#### Task details
Count the lines in the records below that contain the word "black", and reply with only that number.

#### Task material
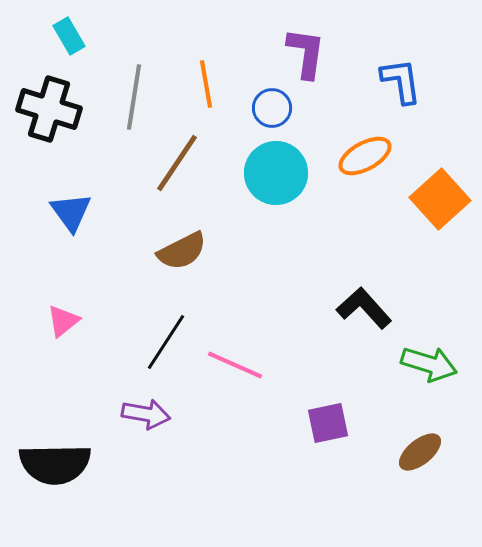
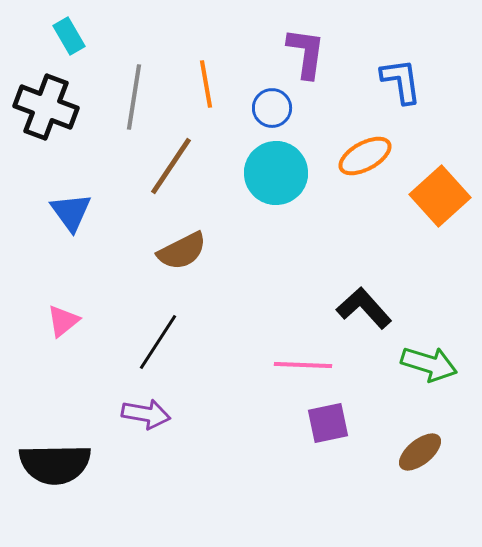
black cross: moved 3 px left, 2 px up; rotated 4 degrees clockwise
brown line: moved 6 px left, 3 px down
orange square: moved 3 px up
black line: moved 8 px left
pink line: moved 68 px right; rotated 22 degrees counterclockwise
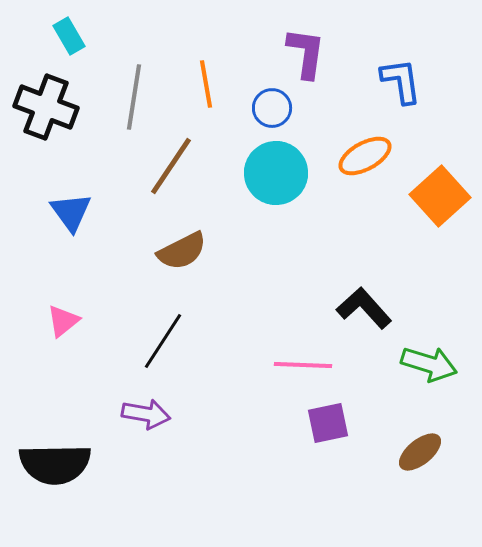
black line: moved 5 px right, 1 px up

* * *

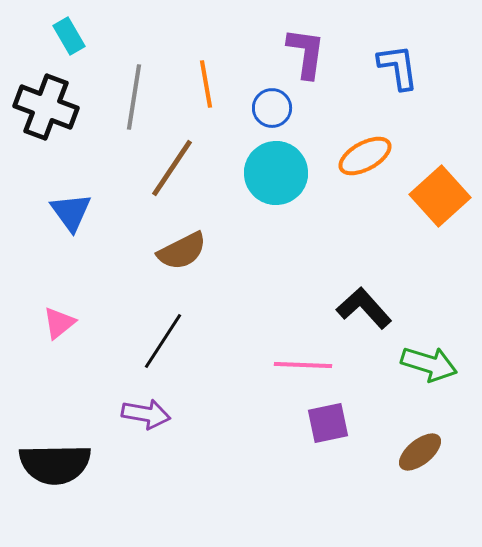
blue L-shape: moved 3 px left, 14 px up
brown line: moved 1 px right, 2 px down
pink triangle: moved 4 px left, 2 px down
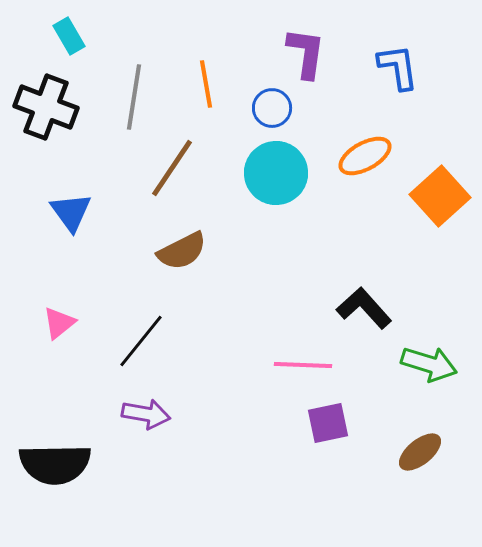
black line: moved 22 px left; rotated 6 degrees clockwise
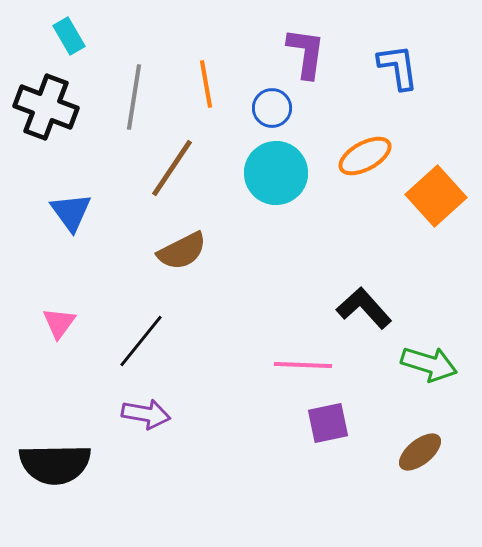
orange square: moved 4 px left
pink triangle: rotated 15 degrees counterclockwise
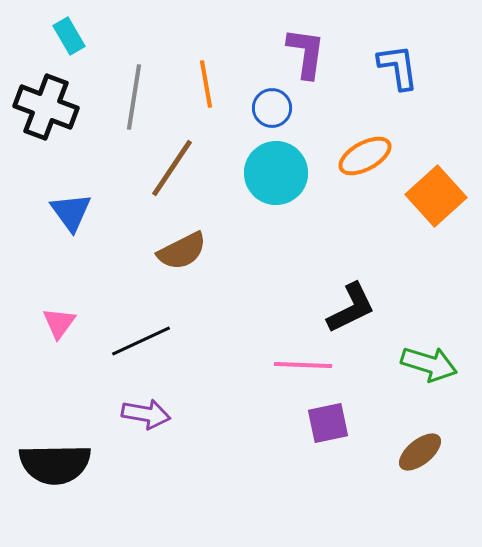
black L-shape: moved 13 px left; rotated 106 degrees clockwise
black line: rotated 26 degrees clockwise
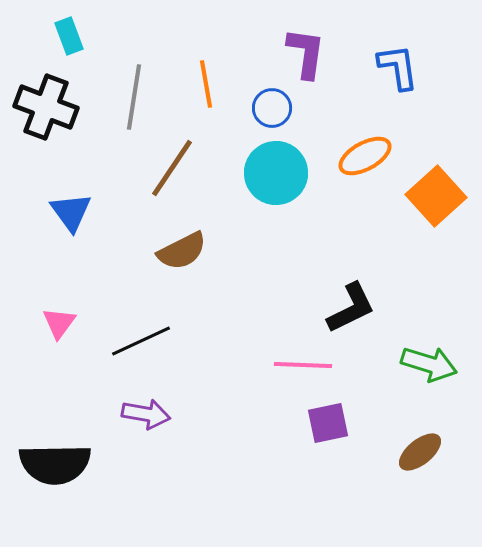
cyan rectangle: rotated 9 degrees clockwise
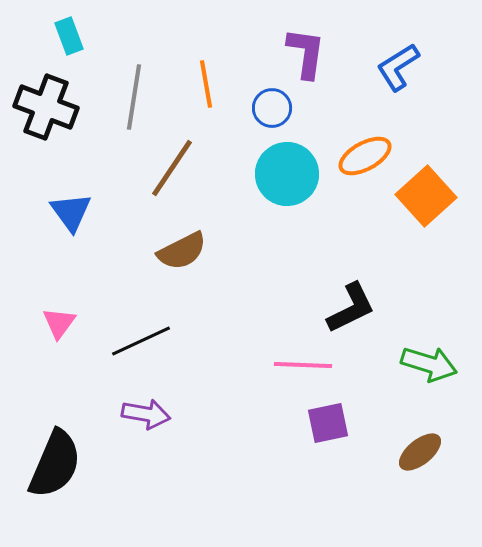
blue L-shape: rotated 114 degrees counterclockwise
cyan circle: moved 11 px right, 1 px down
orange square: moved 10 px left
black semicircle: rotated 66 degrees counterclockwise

#### The reply
7